EXERCISE INPUT:

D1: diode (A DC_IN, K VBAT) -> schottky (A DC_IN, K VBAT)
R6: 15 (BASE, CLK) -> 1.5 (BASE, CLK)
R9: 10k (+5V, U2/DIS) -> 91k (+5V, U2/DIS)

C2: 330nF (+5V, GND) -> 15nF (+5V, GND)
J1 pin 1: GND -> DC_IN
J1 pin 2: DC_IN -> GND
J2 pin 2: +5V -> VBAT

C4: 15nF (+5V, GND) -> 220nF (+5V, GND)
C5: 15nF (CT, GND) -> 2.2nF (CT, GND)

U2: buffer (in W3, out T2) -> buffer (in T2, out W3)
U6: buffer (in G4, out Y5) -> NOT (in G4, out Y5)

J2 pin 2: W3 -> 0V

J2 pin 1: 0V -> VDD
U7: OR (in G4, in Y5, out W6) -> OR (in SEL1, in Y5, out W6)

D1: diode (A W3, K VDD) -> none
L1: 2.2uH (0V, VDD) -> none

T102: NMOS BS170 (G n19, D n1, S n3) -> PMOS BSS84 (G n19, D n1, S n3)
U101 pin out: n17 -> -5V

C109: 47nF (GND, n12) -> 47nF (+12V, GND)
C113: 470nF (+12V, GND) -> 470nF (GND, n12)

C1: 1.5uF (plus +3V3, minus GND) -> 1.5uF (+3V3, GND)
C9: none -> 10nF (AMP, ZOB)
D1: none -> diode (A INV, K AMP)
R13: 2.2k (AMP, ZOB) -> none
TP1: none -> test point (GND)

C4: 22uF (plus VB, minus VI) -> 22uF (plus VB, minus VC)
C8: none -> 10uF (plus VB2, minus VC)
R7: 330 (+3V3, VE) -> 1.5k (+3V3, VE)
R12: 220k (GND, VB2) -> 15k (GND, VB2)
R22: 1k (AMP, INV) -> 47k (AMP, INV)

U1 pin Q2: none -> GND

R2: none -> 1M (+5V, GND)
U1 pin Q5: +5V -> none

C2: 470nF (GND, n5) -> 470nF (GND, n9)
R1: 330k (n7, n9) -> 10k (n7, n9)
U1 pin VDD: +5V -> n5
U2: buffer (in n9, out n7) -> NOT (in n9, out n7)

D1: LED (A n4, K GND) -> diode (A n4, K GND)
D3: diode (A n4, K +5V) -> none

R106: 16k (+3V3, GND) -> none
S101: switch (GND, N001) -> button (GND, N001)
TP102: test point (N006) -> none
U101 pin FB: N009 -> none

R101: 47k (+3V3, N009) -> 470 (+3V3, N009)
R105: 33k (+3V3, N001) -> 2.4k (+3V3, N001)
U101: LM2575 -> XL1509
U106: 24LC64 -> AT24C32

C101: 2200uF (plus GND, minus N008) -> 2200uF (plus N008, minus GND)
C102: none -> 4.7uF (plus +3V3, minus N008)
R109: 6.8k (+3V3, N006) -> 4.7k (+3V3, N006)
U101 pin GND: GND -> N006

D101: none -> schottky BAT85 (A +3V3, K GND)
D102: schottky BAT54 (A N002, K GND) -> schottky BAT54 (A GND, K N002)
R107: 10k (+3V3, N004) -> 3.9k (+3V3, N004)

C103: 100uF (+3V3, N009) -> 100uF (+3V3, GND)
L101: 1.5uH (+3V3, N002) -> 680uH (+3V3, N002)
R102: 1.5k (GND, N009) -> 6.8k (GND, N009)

TASK DESCRIPTION:
All lines in the listing above between the line with "S101: switch (GND, N001)" and the line with "C101: 2200uF (plus", inclusive, should be set down exactly, and no line outside that range.

RESULT:
S101: switch (GND, N001) -> button (GND, N001)
TP102: test point (N006) -> none
U101 pin FB: N009 -> none

R101: 47k (+3V3, N009) -> 470 (+3V3, N009)
R105: 33k (+3V3, N001) -> 2.4k (+3V3, N001)
U101: LM2575 -> XL1509
U106: 24LC64 -> AT24C32

C101: 2200uF (plus GND, minus N008) -> 2200uF (plus N008, minus GND)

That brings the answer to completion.